Data provided:
___
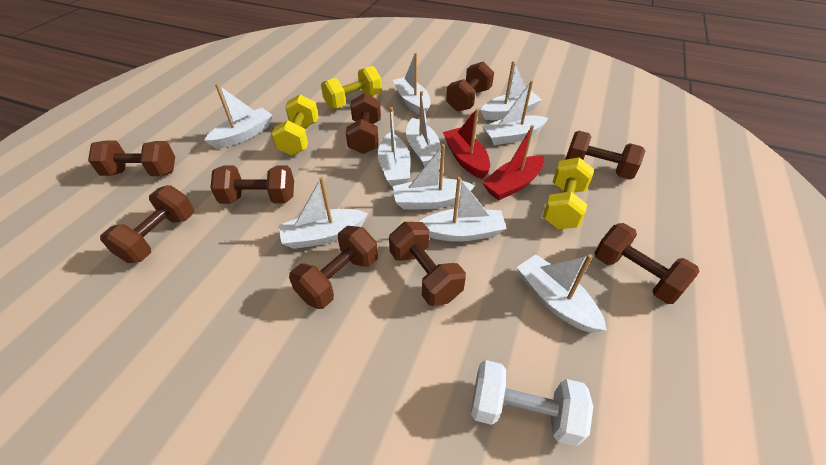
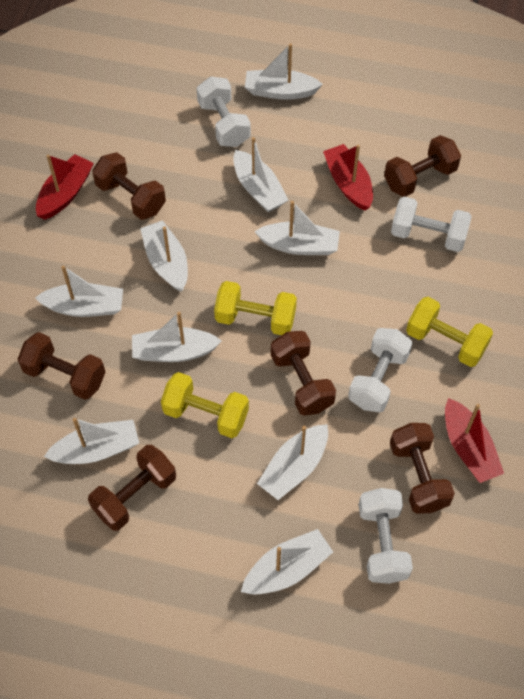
brown dumbbell: 9 -> 6
red boat: 2 -> 3
white boat: 10 -> 9
white dumbbell: 1 -> 4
___
Required work:
The answer should consist of every line above, exact and free of images.

Result of this exercise:
brown dumbbell: 9 -> 6
red boat: 2 -> 3
white boat: 10 -> 9
white dumbbell: 1 -> 4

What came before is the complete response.